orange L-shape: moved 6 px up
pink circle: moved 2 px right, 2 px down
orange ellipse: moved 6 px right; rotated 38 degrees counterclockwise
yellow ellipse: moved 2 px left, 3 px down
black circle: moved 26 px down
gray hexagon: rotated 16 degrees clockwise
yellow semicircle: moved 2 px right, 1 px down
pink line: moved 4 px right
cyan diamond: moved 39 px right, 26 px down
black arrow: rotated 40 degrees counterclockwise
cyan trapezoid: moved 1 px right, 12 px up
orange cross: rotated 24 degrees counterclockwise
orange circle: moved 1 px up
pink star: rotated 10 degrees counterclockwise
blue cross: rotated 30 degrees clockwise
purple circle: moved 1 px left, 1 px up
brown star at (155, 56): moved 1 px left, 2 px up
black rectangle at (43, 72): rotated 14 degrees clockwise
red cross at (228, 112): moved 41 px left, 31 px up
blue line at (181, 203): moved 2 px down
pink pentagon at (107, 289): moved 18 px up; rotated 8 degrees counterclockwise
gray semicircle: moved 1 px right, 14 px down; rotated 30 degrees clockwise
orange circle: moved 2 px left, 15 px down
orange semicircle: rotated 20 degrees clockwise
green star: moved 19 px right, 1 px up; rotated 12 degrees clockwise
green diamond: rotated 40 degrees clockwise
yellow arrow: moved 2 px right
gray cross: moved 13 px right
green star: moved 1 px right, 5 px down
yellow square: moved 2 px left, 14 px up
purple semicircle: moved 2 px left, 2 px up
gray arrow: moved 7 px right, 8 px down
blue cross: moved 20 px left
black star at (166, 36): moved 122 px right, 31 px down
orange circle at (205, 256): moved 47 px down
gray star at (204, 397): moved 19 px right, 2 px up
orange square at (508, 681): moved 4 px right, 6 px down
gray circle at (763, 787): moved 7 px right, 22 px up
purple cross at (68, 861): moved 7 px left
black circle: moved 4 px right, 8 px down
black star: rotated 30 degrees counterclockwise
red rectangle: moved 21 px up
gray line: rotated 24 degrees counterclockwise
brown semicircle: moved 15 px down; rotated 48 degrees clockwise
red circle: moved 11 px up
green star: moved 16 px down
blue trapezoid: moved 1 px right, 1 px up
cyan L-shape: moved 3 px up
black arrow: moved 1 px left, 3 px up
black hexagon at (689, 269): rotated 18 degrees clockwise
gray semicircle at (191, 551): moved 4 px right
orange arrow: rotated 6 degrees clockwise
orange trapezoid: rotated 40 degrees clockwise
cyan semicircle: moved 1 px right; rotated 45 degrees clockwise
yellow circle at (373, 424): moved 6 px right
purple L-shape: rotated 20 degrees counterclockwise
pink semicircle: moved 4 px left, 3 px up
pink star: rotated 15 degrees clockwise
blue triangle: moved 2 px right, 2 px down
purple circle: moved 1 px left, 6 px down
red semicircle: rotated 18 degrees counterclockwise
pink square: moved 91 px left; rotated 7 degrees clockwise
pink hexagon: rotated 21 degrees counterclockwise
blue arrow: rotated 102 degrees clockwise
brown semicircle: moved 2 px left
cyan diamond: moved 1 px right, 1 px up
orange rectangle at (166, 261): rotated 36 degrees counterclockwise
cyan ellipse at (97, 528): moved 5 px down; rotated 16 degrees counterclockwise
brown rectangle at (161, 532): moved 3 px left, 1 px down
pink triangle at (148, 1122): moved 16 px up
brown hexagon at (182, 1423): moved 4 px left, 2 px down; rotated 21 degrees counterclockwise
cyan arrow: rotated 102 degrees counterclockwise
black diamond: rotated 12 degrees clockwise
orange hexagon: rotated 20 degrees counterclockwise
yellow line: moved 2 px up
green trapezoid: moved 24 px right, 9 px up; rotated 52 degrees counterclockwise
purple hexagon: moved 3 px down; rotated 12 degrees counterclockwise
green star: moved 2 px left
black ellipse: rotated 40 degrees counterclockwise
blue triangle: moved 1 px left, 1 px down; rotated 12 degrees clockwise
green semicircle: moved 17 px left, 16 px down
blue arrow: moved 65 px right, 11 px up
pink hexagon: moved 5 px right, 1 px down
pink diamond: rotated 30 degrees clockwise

════════

• [DIRECTION] Collect every row above that contains the word "arrow" and copy each one out in full.

• [FINAL ANSWER]
black arrow: rotated 40 degrees counterclockwise
yellow arrow: moved 2 px right
gray arrow: moved 7 px right, 8 px down
black arrow: moved 1 px left, 3 px up
orange arrow: rotated 6 degrees clockwise
blue arrow: rotated 102 degrees clockwise
cyan arrow: rotated 102 degrees counterclockwise
blue arrow: moved 65 px right, 11 px up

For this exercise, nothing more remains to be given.